_EXERCISE_
Transcribe only the lines from the one containing "U1 pin PB0: N007 -> +5V" through the final line of the entries below, exactly, and exclude the pictures.

_Before and after images_
╔══

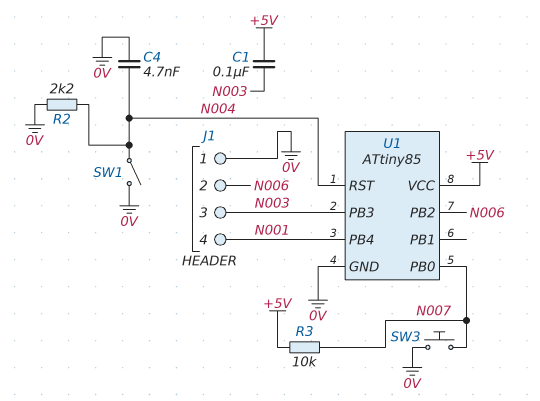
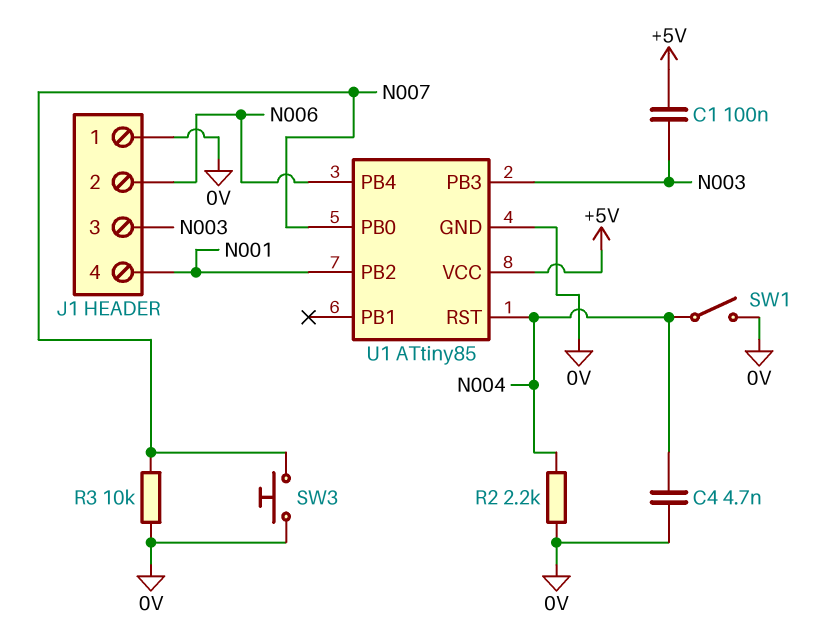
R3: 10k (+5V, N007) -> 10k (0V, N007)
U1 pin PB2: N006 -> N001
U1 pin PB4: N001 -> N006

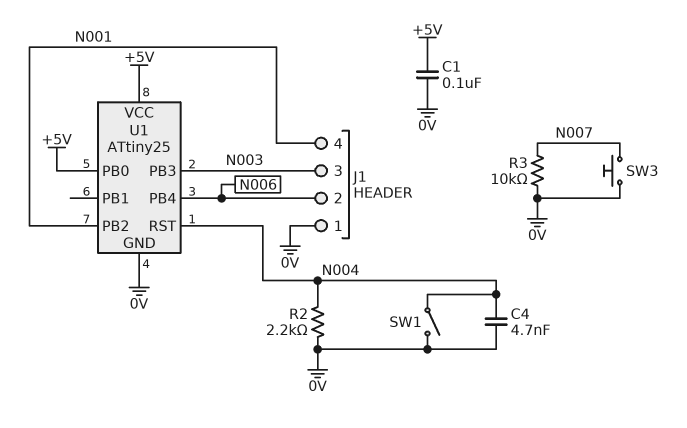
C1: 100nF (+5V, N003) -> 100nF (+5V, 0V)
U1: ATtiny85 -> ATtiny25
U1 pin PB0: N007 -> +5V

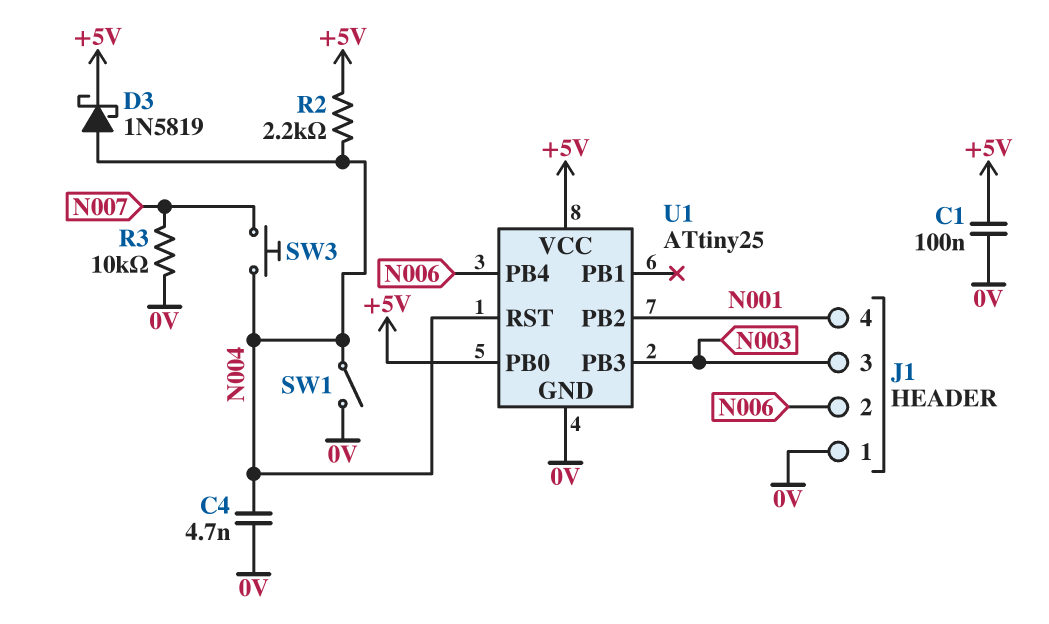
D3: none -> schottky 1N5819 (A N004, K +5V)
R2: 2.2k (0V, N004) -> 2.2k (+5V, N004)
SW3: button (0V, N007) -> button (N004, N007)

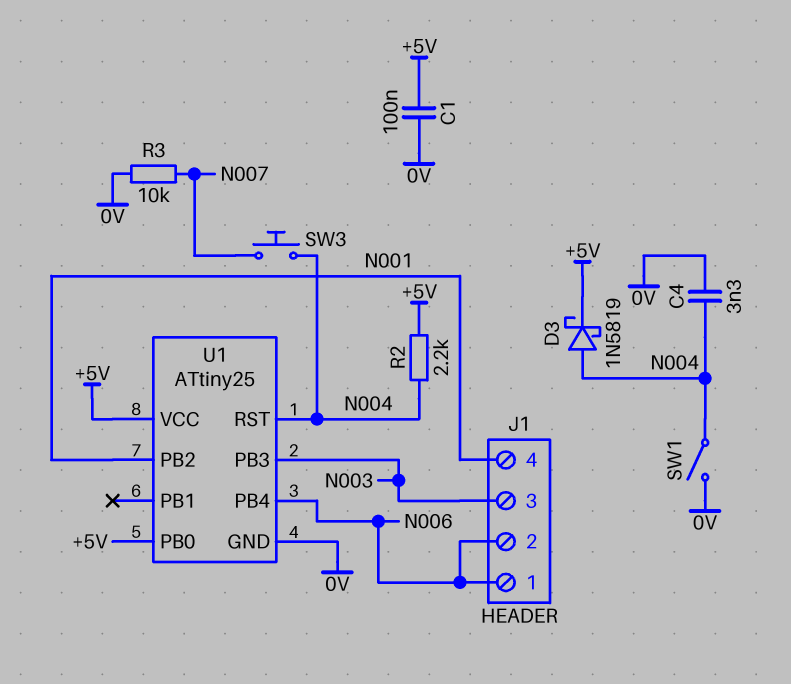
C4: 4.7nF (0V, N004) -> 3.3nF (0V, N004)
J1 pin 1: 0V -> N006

╚══

_YOUR SOLUTION_
U1 pin PB0: N007 -> +5V

D3: none -> schottky 1N5819 (A N004, K +5V)
R2: 2.2k (0V, N004) -> 2.2k (+5V, N004)
SW3: button (0V, N007) -> button (N004, N007)

C4: 4.7nF (0V, N004) -> 3.3nF (0V, N004)
J1 pin 1: 0V -> N006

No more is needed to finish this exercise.